===== SUPPLIED DATA

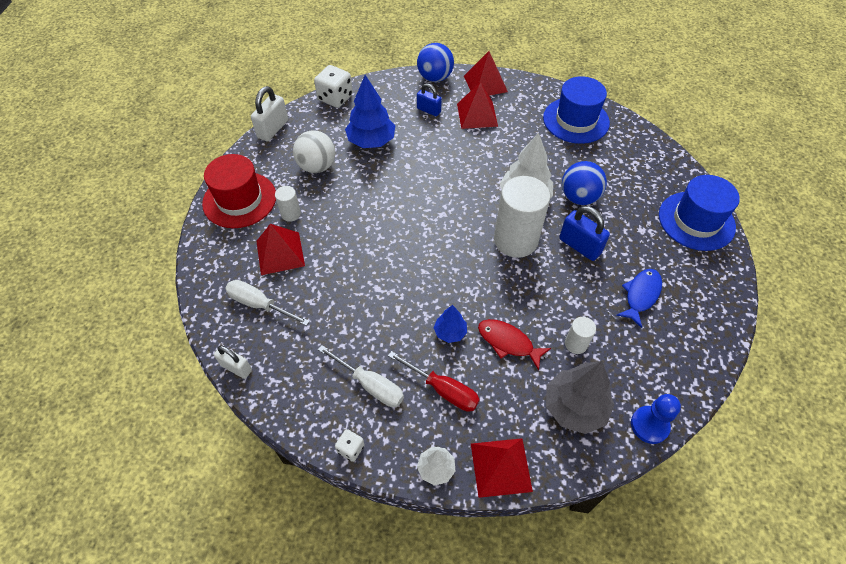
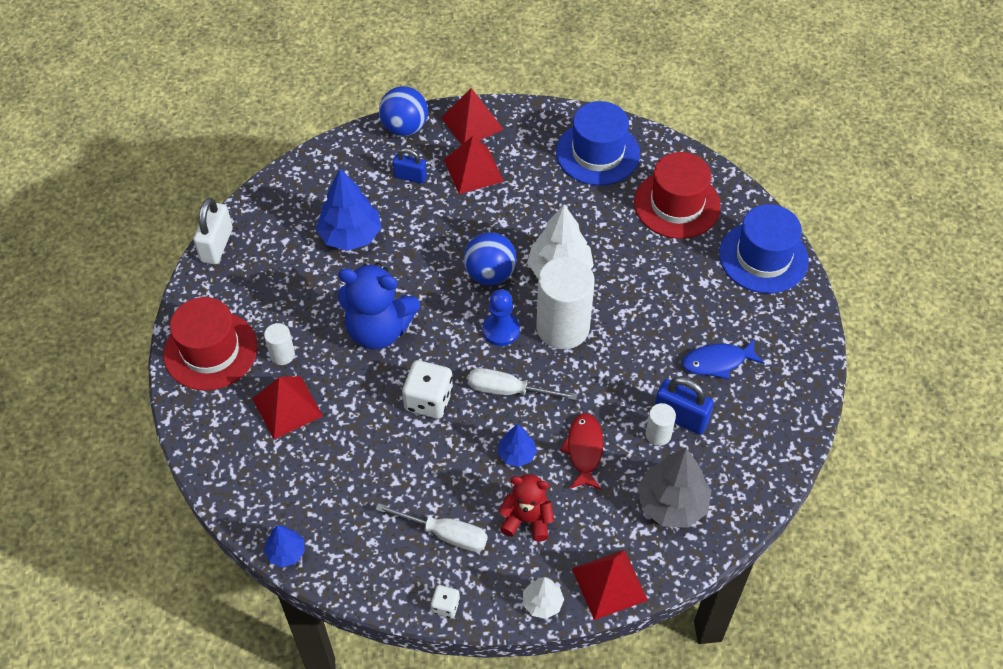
camera: 15 degrees left, 0 degrees up
(236, 367) = (286, 552): white padlock -> blue tree
(259, 304) = (285, 474): white screwdriver -> white screwdriver (508, 390)
(317, 166) = (293, 285): white ball -> none
(335, 98) = (283, 183): white dice -> white dice (428, 400)
(370, 211) = (379, 330): none -> blue teddy bear
(443, 390) = (527, 520): red screwdriver -> red teddy bear
(508, 342) = (584, 450): red fish -> red fish turned 75 degrees clockwise
(579, 197) = (624, 257): blue ball -> blue ball (490, 274)
(579, 246) = (638, 318): blue padlock -> blue padlock (680, 417)
(631, 168) = (677, 204): none -> red hat
(641, 295) = (717, 362): blue fish -> blue fish turned 120 degrees counterclockwise
(649, 425) = (752, 503): blue pawn -> blue pawn (501, 330)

==========

Pick every line of the data that includes the string "white".

(236, 367) = (286, 552): white padlock -> blue tree
(259, 304) = (285, 474): white screwdriver -> white screwdriver (508, 390)
(317, 166) = (293, 285): white ball -> none
(335, 98) = (283, 183): white dice -> white dice (428, 400)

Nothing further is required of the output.